Your goal
The entries below should be transcribed in their entirety, exactly as written.
===== Source material =====
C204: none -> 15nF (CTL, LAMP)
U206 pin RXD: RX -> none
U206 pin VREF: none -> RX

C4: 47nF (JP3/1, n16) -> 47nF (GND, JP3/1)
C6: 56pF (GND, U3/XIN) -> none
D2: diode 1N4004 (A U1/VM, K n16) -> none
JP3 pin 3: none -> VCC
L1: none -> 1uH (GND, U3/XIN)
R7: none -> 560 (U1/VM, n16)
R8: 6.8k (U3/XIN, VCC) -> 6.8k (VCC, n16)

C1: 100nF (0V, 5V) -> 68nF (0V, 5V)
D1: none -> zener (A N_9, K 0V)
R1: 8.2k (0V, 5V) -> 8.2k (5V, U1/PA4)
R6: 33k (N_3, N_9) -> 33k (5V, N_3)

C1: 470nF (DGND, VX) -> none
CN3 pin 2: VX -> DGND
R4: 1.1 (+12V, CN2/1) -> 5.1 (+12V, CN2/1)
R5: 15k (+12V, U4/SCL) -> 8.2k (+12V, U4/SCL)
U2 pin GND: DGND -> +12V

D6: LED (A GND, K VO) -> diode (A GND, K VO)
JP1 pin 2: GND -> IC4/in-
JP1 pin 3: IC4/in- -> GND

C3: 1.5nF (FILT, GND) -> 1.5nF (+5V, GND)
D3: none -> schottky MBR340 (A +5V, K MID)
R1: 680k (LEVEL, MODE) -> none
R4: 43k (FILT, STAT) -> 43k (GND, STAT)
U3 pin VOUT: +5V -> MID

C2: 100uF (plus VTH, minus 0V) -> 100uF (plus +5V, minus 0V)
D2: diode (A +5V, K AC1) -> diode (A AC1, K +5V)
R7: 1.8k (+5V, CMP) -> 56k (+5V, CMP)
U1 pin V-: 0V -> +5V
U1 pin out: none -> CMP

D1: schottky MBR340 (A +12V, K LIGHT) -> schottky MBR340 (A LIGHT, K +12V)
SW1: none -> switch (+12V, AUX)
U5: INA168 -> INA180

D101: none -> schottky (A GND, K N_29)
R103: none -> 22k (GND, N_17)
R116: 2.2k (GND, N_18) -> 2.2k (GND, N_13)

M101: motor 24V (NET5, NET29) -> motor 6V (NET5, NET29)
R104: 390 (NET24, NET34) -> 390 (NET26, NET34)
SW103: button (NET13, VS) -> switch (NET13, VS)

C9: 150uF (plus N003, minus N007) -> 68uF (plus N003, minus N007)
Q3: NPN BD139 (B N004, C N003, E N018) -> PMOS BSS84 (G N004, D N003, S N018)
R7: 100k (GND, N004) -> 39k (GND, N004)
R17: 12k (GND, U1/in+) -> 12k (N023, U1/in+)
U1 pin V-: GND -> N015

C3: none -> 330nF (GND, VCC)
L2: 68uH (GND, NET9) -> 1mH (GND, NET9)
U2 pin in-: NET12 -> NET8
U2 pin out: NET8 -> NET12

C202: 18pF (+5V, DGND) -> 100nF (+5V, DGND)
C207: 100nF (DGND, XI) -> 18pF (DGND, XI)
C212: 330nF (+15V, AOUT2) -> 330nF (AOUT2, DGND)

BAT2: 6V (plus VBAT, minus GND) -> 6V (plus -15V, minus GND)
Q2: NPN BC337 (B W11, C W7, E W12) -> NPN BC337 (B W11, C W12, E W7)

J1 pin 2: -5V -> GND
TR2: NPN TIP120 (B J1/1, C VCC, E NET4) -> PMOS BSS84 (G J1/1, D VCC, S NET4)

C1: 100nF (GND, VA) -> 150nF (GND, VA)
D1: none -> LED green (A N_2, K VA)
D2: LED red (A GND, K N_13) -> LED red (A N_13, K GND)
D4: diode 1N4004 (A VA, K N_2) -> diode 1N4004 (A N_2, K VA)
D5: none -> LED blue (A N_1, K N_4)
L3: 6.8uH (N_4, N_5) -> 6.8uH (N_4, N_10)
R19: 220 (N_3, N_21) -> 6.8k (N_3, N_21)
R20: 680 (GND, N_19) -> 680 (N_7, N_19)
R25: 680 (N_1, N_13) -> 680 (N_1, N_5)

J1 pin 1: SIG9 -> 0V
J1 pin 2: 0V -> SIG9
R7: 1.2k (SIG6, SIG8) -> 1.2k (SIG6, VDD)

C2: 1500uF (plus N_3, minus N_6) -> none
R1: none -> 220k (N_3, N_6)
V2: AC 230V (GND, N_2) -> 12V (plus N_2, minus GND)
=====
Written reply
C204: none -> 15nF (CTL, LAMP)
U206 pin RXD: RX -> none
U206 pin VREF: none -> RX

C4: 47nF (JP3/1, n16) -> 47nF (GND, JP3/1)
C6: 56pF (GND, U3/XIN) -> none
D2: diode 1N4004 (A U1/VM, K n16) -> none
JP3 pin 3: none -> VCC
L1: none -> 1uH (GND, U3/XIN)
R7: none -> 560 (U1/VM, n16)
R8: 6.8k (U3/XIN, VCC) -> 6.8k (VCC, n16)

C1: 100nF (0V, 5V) -> 68nF (0V, 5V)
D1: none -> zener (A N_9, K 0V)
R1: 8.2k (0V, 5V) -> 8.2k (5V, U1/PA4)
R6: 33k (N_3, N_9) -> 33k (5V, N_3)

C1: 470nF (DGND, VX) -> none
CN3 pin 2: VX -> DGND
R4: 1.1 (+12V, CN2/1) -> 5.1 (+12V, CN2/1)
R5: 15k (+12V, U4/SCL) -> 8.2k (+12V, U4/SCL)
U2 pin GND: DGND -> +12V

D6: LED (A GND, K VO) -> diode (A GND, K VO)
JP1 pin 2: GND -> IC4/in-
JP1 pin 3: IC4/in- -> GND

C3: 1.5nF (FILT, GND) -> 1.5nF (+5V, GND)
D3: none -> schottky MBR340 (A +5V, K MID)
R1: 680k (LEVEL, MODE) -> none
R4: 43k (FILT, STAT) -> 43k (GND, STAT)
U3 pin VOUT: +5V -> MID

C2: 100uF (plus VTH, minus 0V) -> 100uF (plus +5V, minus 0V)
D2: diode (A +5V, K AC1) -> diode (A AC1, K +5V)
R7: 1.8k (+5V, CMP) -> 56k (+5V, CMP)
U1 pin V-: 0V -> +5V
U1 pin out: none -> CMP

D1: schottky MBR340 (A +12V, K LIGHT) -> schottky MBR340 (A LIGHT, K +12V)
SW1: none -> switch (+12V, AUX)
U5: INA168 -> INA180

D101: none -> schottky (A GND, K N_29)
R103: none -> 22k (GND, N_17)
R116: 2.2k (GND, N_18) -> 2.2k (GND, N_13)

M101: motor 24V (NET5, NET29) -> motor 6V (NET5, NET29)
R104: 390 (NET24, NET34) -> 390 (NET26, NET34)
SW103: button (NET13, VS) -> switch (NET13, VS)

C9: 150uF (plus N003, minus N007) -> 68uF (plus N003, minus N007)
Q3: NPN BD139 (B N004, C N003, E N018) -> PMOS BSS84 (G N004, D N003, S N018)
R7: 100k (GND, N004) -> 39k (GND, N004)
R17: 12k (GND, U1/in+) -> 12k (N023, U1/in+)
U1 pin V-: GND -> N015

C3: none -> 330nF (GND, VCC)
L2: 68uH (GND, NET9) -> 1mH (GND, NET9)
U2 pin in-: NET12 -> NET8
U2 pin out: NET8 -> NET12

C202: 18pF (+5V, DGND) -> 100nF (+5V, DGND)
C207: 100nF (DGND, XI) -> 18pF (DGND, XI)
C212: 330nF (+15V, AOUT2) -> 330nF (AOUT2, DGND)

BAT2: 6V (plus VBAT, minus GND) -> 6V (plus -15V, minus GND)
Q2: NPN BC337 (B W11, C W7, E W12) -> NPN BC337 (B W11, C W12, E W7)

J1 pin 2: -5V -> GND
TR2: NPN TIP120 (B J1/1, C VCC, E NET4) -> PMOS BSS84 (G J1/1, D VCC, S NET4)

C1: 100nF (GND, VA) -> 150nF (GND, VA)
D1: none -> LED green (A N_2, K VA)
D2: LED red (A GND, K N_13) -> LED red (A N_13, K GND)
D4: diode 1N4004 (A VA, K N_2) -> diode 1N4004 (A N_2, K VA)
D5: none -> LED blue (A N_1, K N_4)
L3: 6.8uH (N_4, N_5) -> 6.8uH (N_4, N_10)
R19: 220 (N_3, N_21) -> 6.8k (N_3, N_21)
R20: 680 (GND, N_19) -> 680 (N_7, N_19)
R25: 680 (N_1, N_13) -> 680 (N_1, N_5)

J1 pin 1: SIG9 -> 0V
J1 pin 2: 0V -> SIG9
R7: 1.2k (SIG6, SIG8) -> 1.2k (SIG6, VDD)

C2: 1500uF (plus N_3, minus N_6) -> none
R1: none -> 220k (N_3, N_6)
V2: AC 230V (GND, N_2) -> 12V (plus N_2, minus GND)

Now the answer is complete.